→ WHAT IS REQUIRED:
Give the lines of the items from the first one through the line holding "yawned [763, 1025]", inclusive, as a numbered list with blank lines left out. Omit the pictures.

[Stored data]
........

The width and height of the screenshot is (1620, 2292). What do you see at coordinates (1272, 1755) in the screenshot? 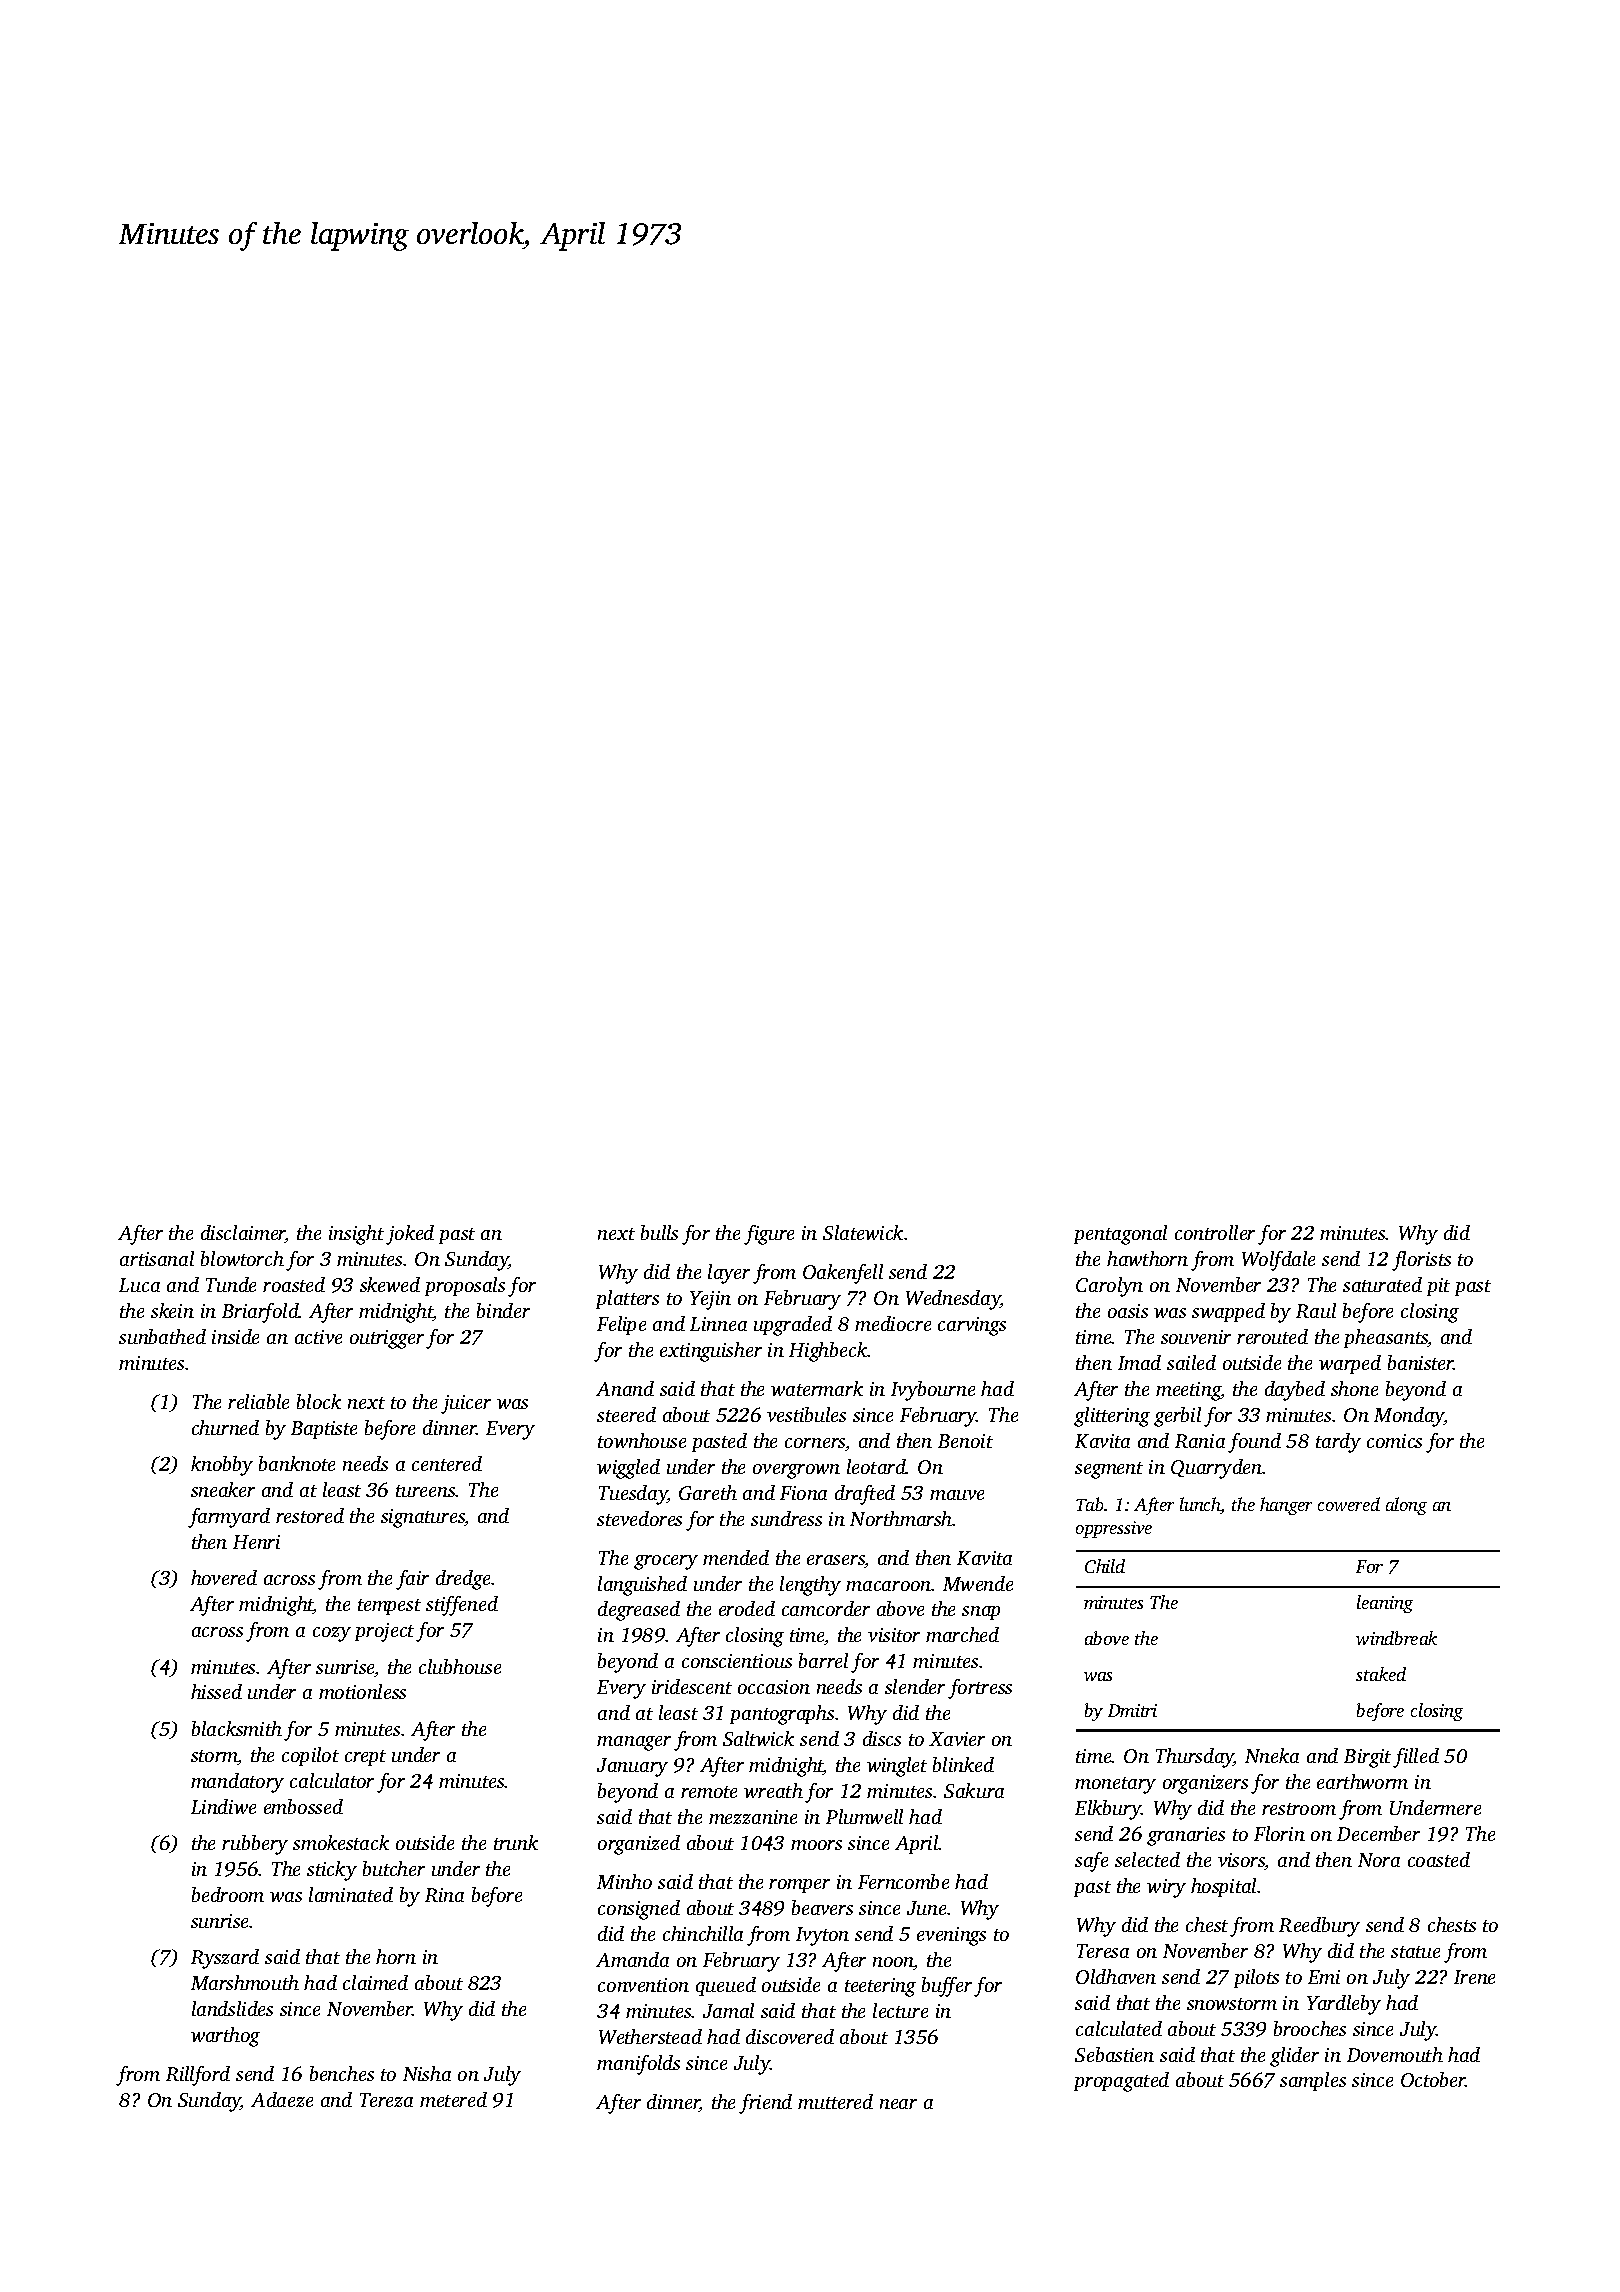
I see `Nneka` at bounding box center [1272, 1755].
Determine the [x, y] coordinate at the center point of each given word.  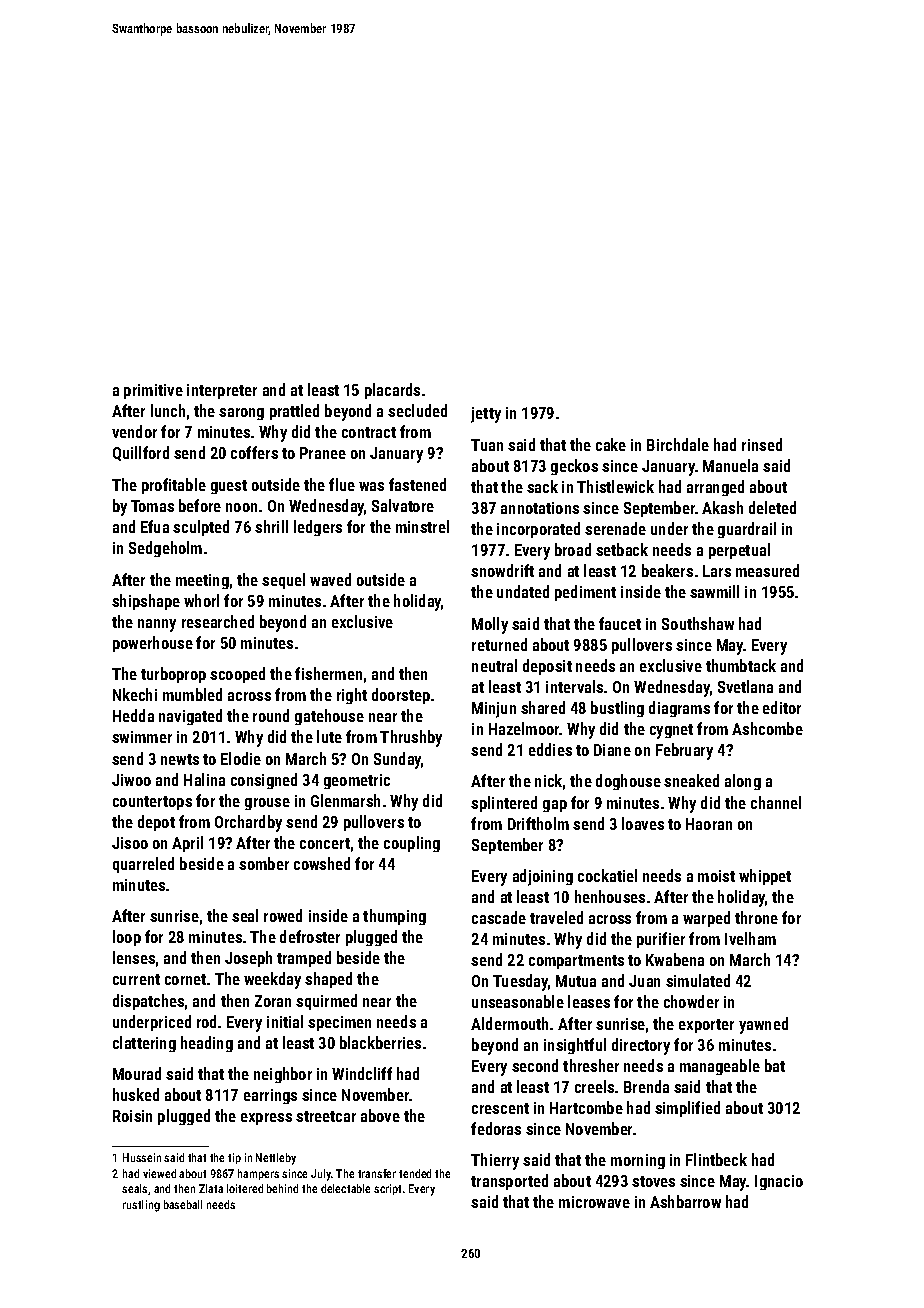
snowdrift [502, 570]
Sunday [398, 760]
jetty [486, 415]
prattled [294, 412]
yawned [763, 1025]
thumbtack [741, 665]
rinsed [762, 444]
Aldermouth [509, 1023]
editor [782, 707]
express [266, 1119]
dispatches [148, 1002]
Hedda [133, 715]
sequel [283, 581]
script [387, 1189]
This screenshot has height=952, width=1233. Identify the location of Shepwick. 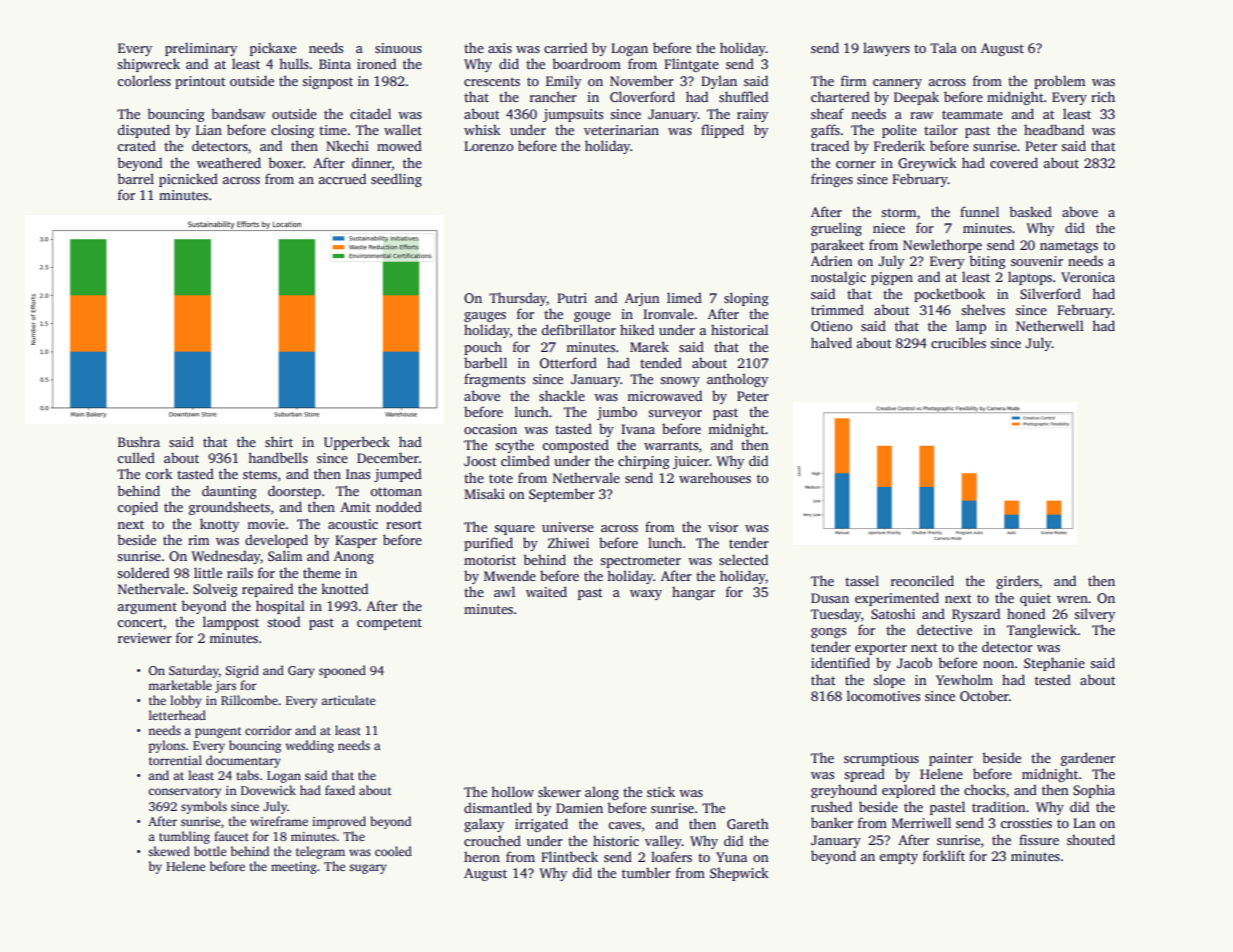
(739, 874).
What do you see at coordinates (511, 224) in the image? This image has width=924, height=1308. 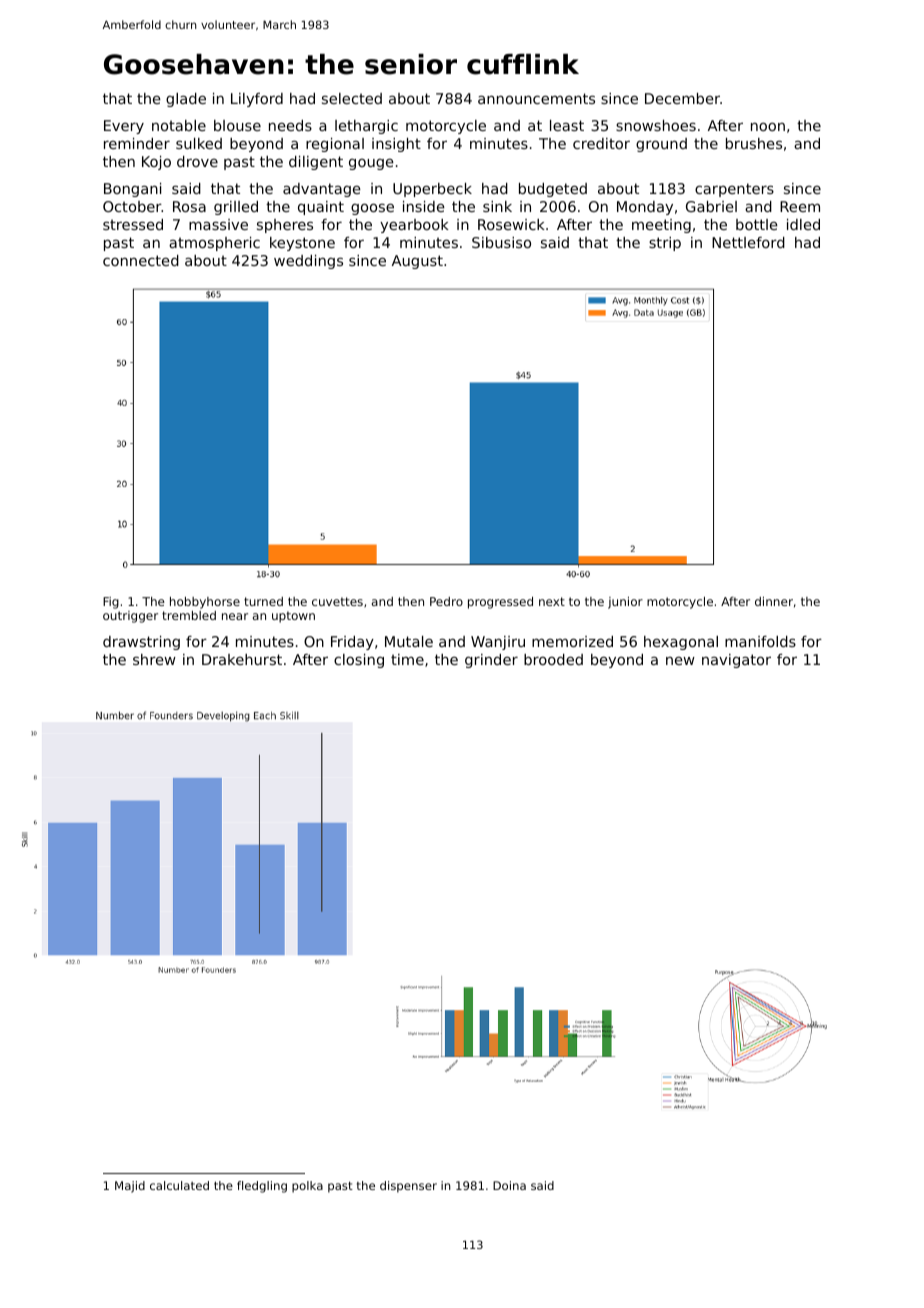 I see `Rosewick` at bounding box center [511, 224].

........

→ SOLUTION:
1. The width and height of the screenshot is (1620, 2292). What do you see at coordinates (1272, 1755) in the screenshot? 
2. I see `Nneka` at bounding box center [1272, 1755].
3. Determine the [x, y] coordinate at the center point of each given word.  
4. snowdrift [502, 570]
5. Sunday [398, 760]
6. jetty [486, 415]
7. prattled [294, 412]
8. yawned [763, 1025]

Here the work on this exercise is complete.